## THE TASK
Without including any pictures, copy each entry below exactly.
■ ■ ■
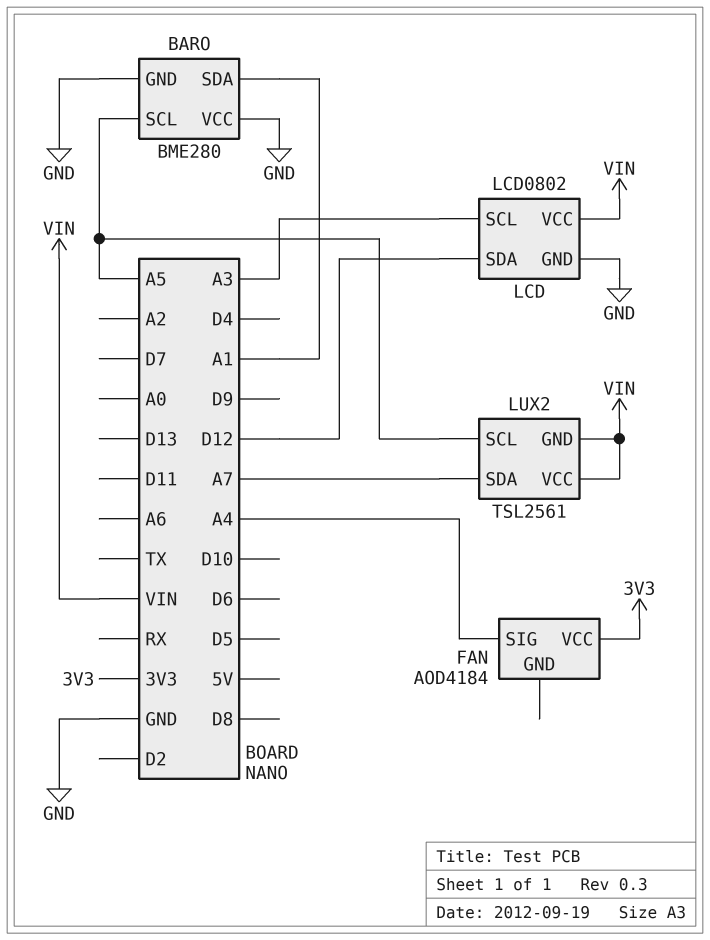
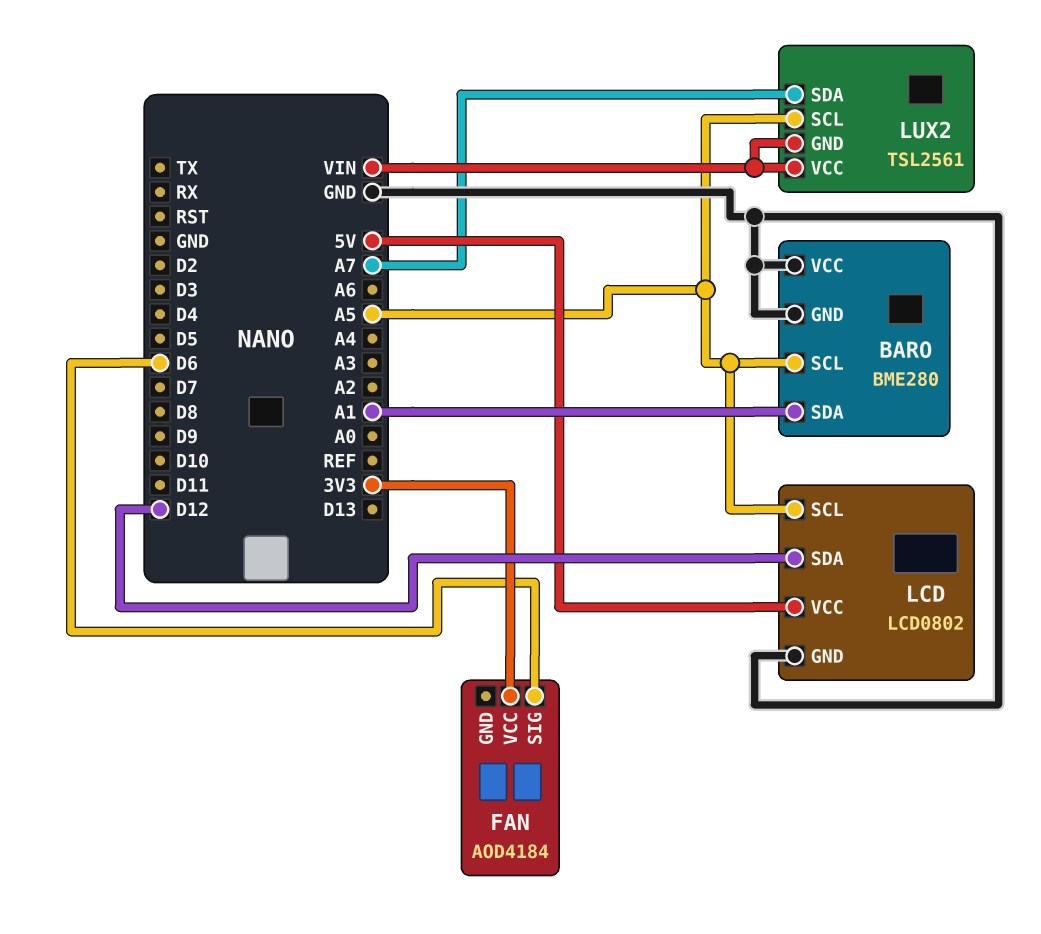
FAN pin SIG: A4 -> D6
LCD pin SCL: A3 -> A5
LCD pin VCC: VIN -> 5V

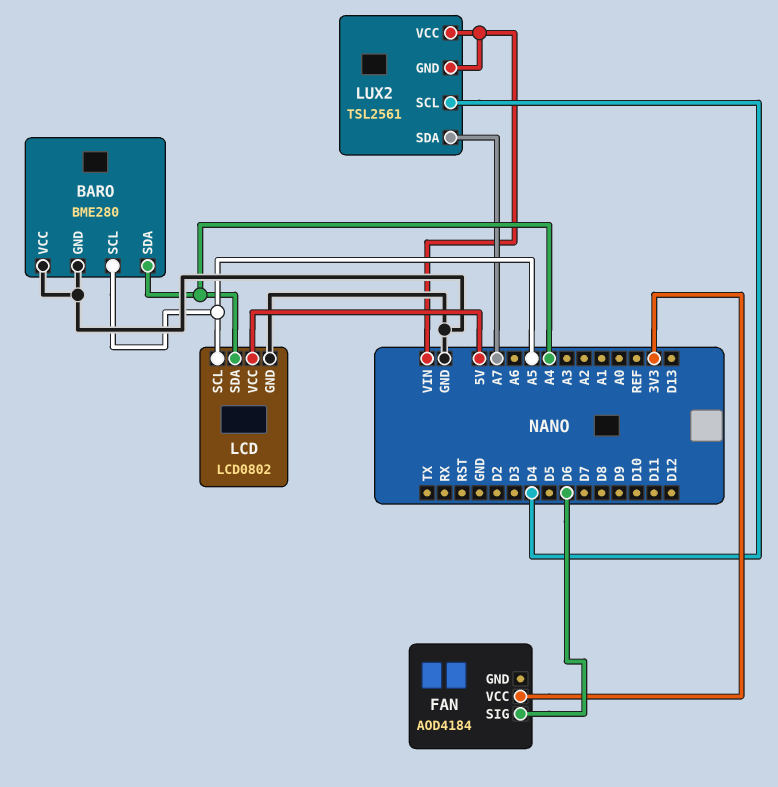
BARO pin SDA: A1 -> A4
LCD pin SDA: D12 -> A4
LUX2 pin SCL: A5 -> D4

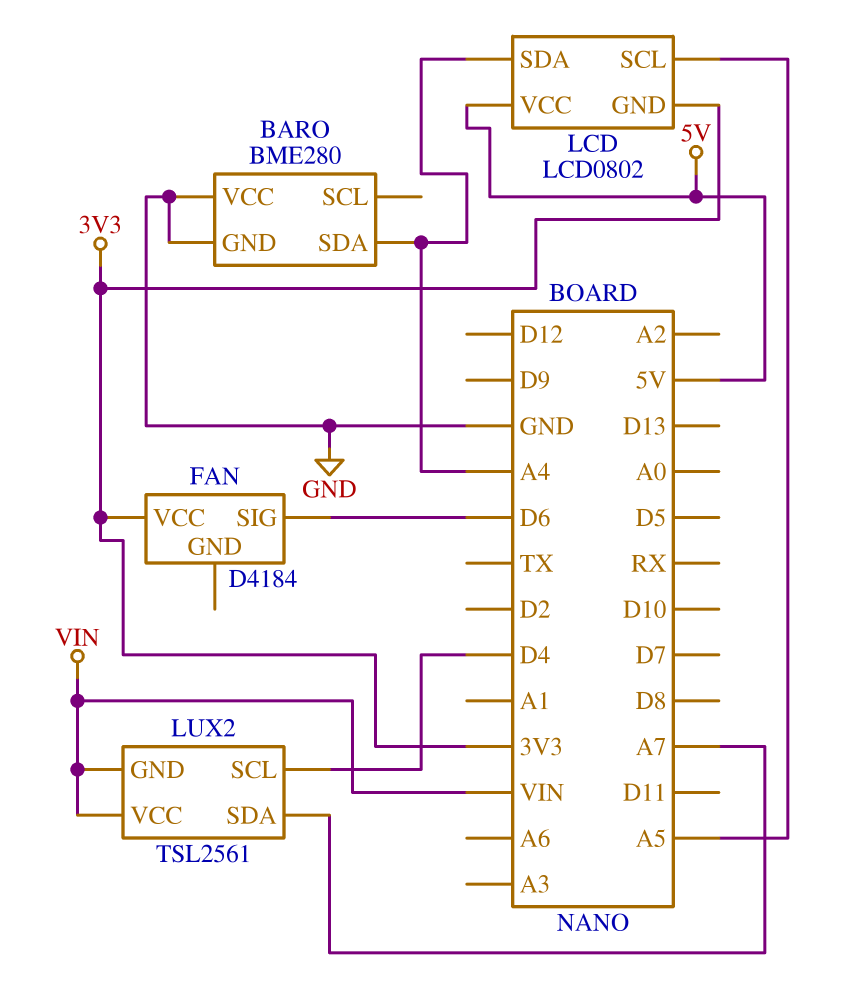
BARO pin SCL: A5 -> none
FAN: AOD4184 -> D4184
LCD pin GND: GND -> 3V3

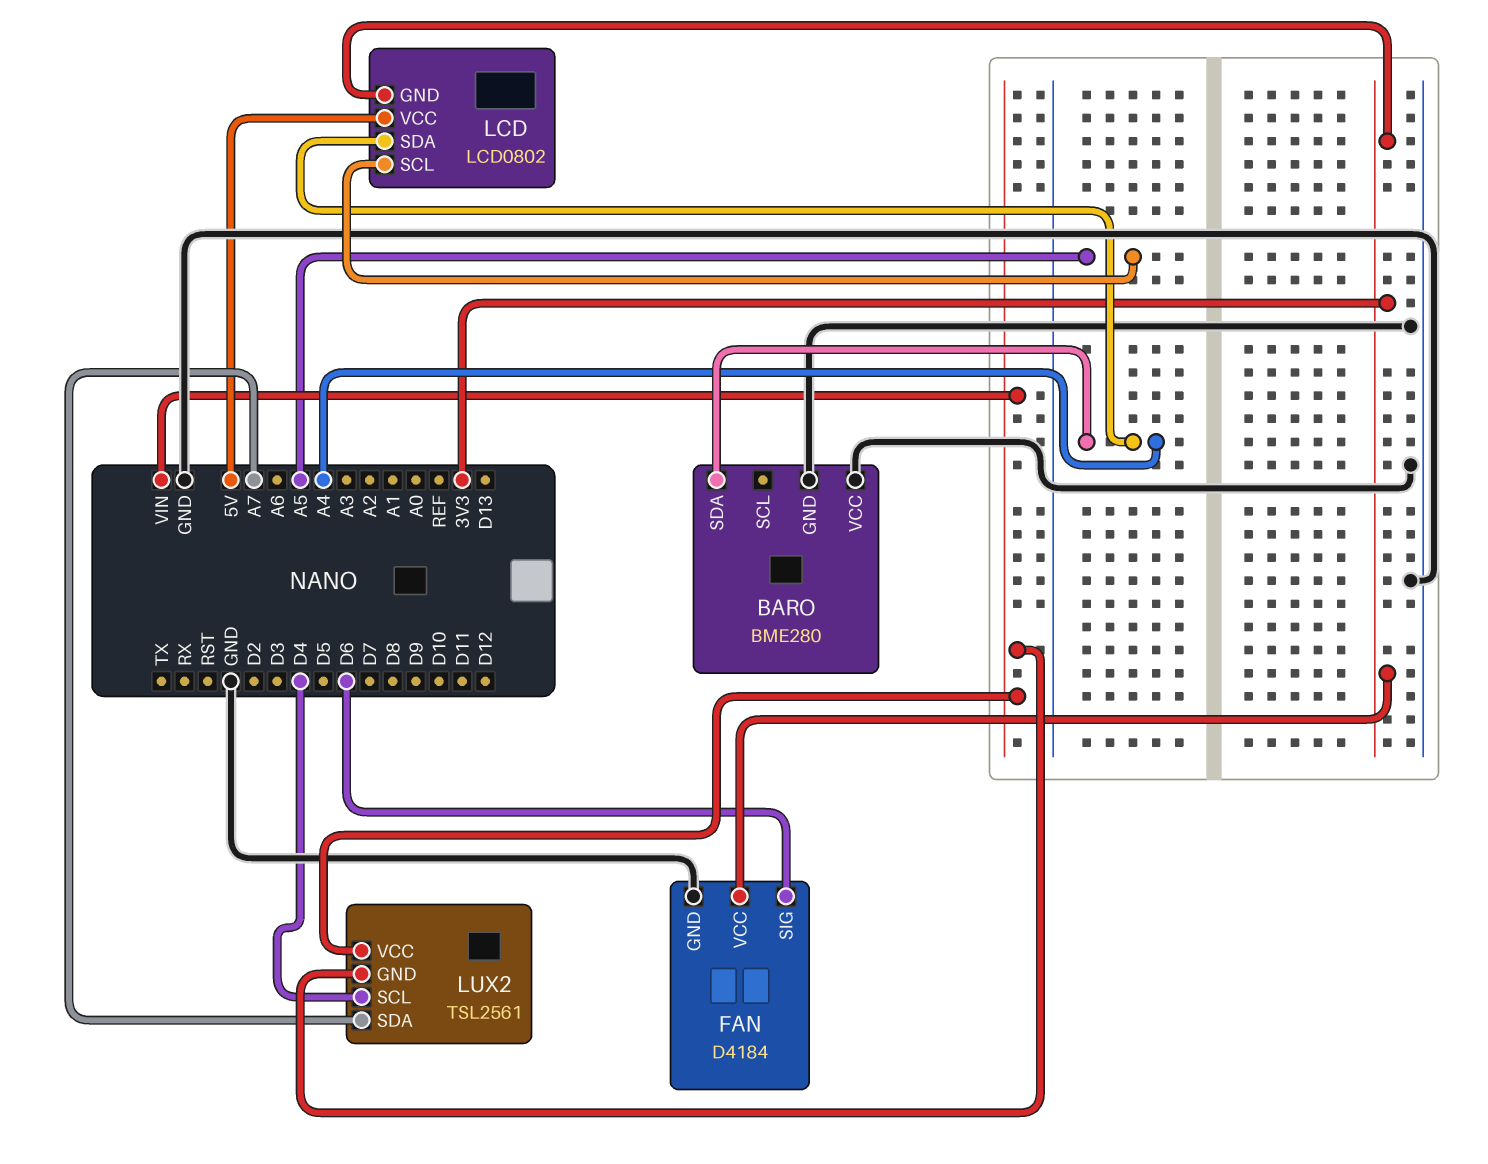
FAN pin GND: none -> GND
■ ■ ■
## EXERCISE RESPONSE
FAN pin SIG: A4 -> D6
LCD pin SCL: A3 -> A5
LCD pin VCC: VIN -> 5V

BARO pin SDA: A1 -> A4
LCD pin SDA: D12 -> A4
LUX2 pin SCL: A5 -> D4

BARO pin SCL: A5 -> none
FAN: AOD4184 -> D4184
LCD pin GND: GND -> 3V3

FAN pin GND: none -> GND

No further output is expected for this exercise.